» REQUIREMENT:
Filter the records below for the word "lime". Keep each line that has it.
====== MATERIAL PROVIDED
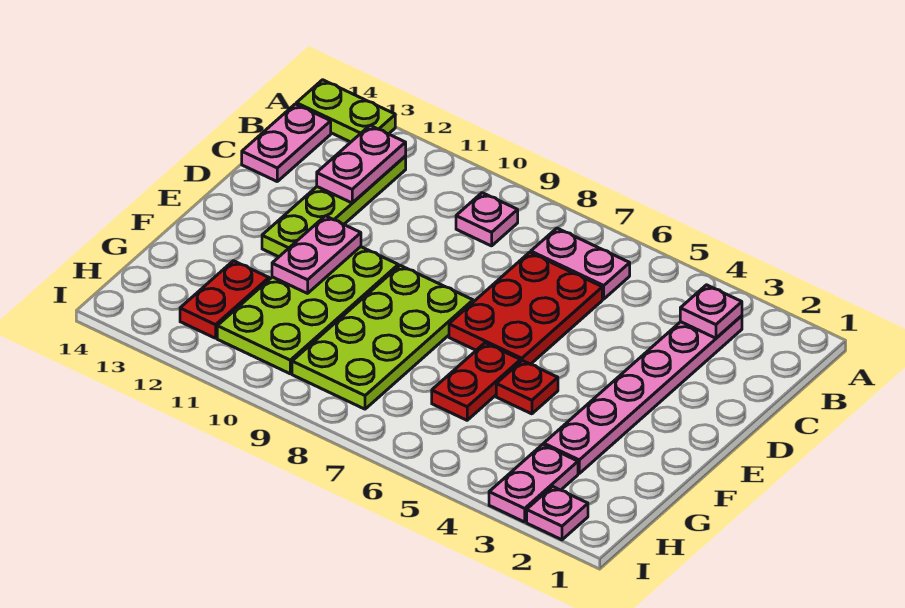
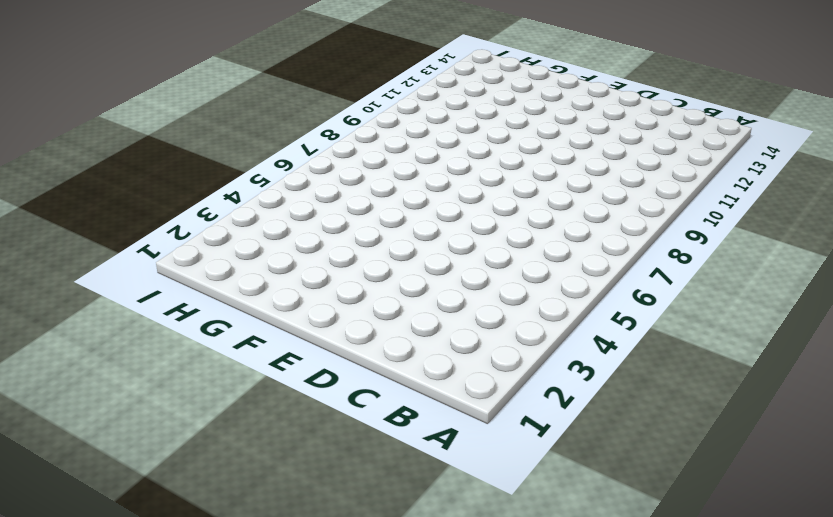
none -> lime 1x2 plate [296,80,395,142]
none -> pink 1x6 plate [544,316,742,473]
none -> pink 1x2 plate [531,228,630,299]

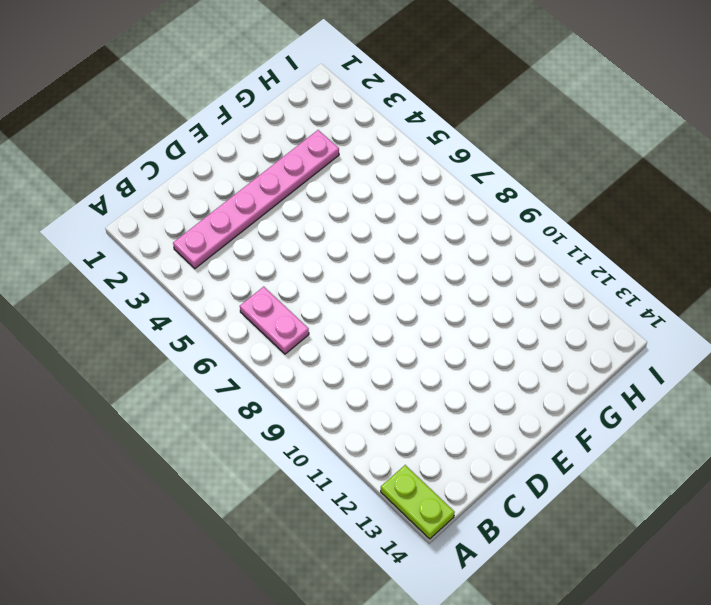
none -> pink 1x1 plate [456,193,518,246]
none -> lime 1x4 plate [262,157,406,257]
none -> pink 1x2 plate [242,104,331,181]

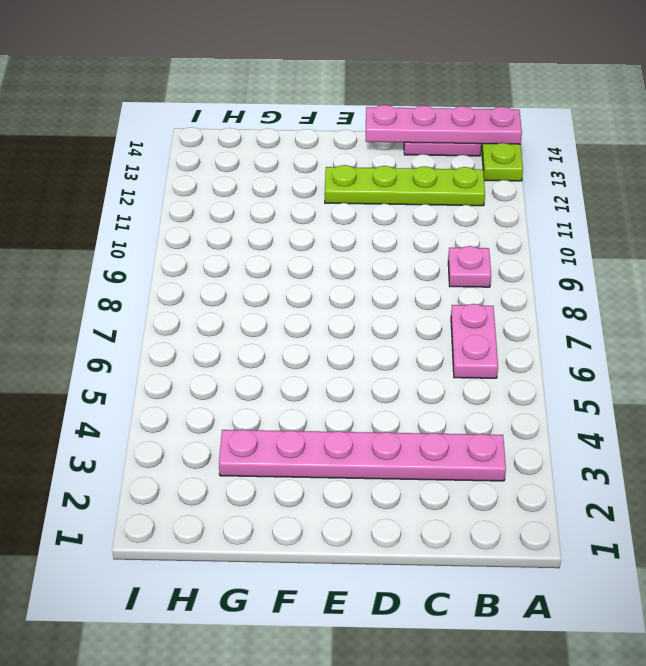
pink 1x4 plate [366,105,522,144] -> none
none -> red 2x3 plate [449,252,602,364]
none -> lime 2x4 plate [292,265,473,409]
none -> lime 2x4 plate [217,247,398,374]

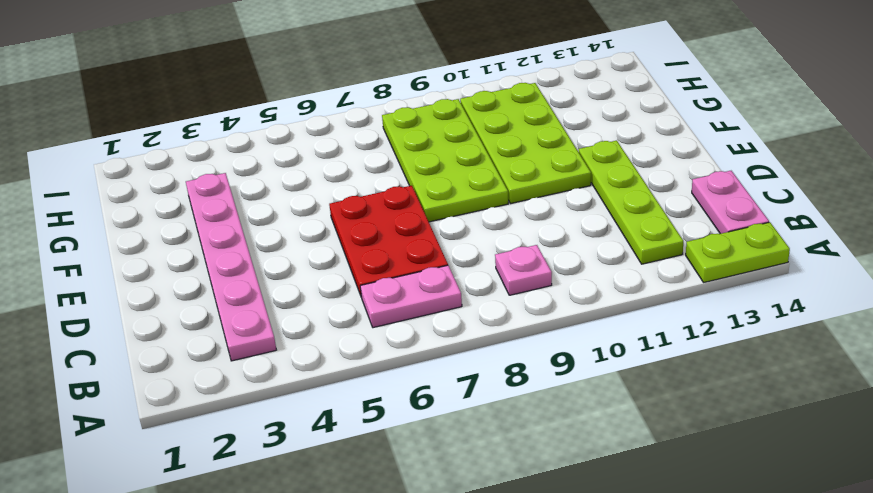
none -> red 1x1 plate [496,361,558,414]
none -> red 1x2 plate [432,343,521,420]
none -> red 1x2 plate [180,261,269,338]

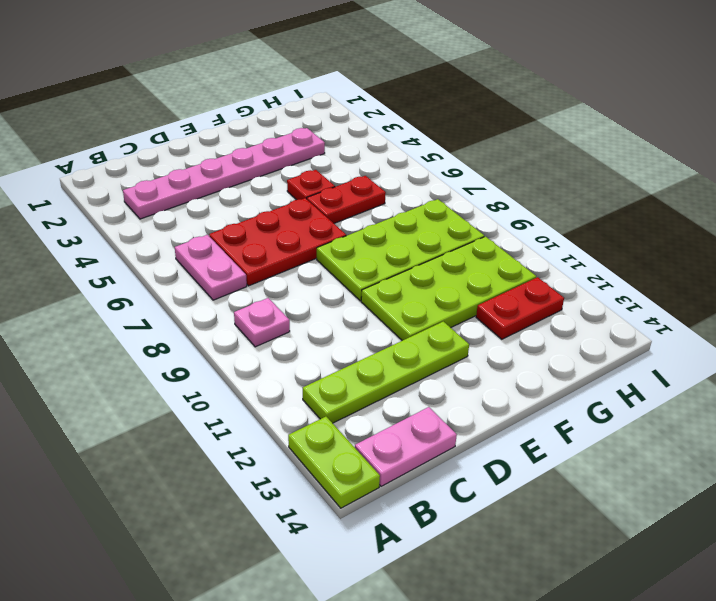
none -> pink 1x2 plate [489,444,578,522]
none -> pink 1x1 plate [527,486,588,540]
none -> pink 1x1 plate [680,285,742,338]

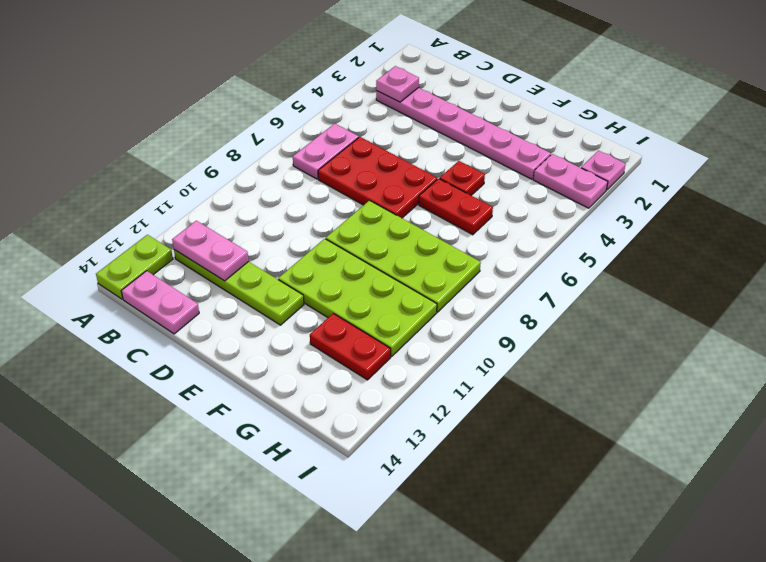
none -> pink 1x1 plate [456,193,518,246]
none -> pink 1x2 plate [272,216,361,293]

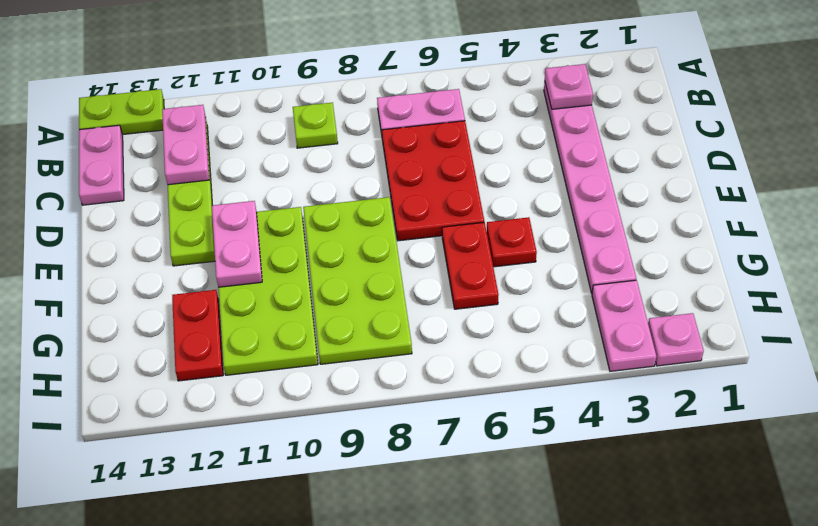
lime 1x1 plate [293,103,338,148] -> pink 1x1 plate [456,193,518,246]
============
» RESPONSE FOR THIS EXERCISE:
none -> lime 1x2 plate [296,80,395,142]
none -> lime 1x4 plate [262,157,406,257]
none -> lime 2x4 plate [292,265,473,409]
none -> lime 2x4 plate [217,247,398,374]
lime 1x1 plate [293,103,338,148] -> pink 1x1 plate [456,193,518,246]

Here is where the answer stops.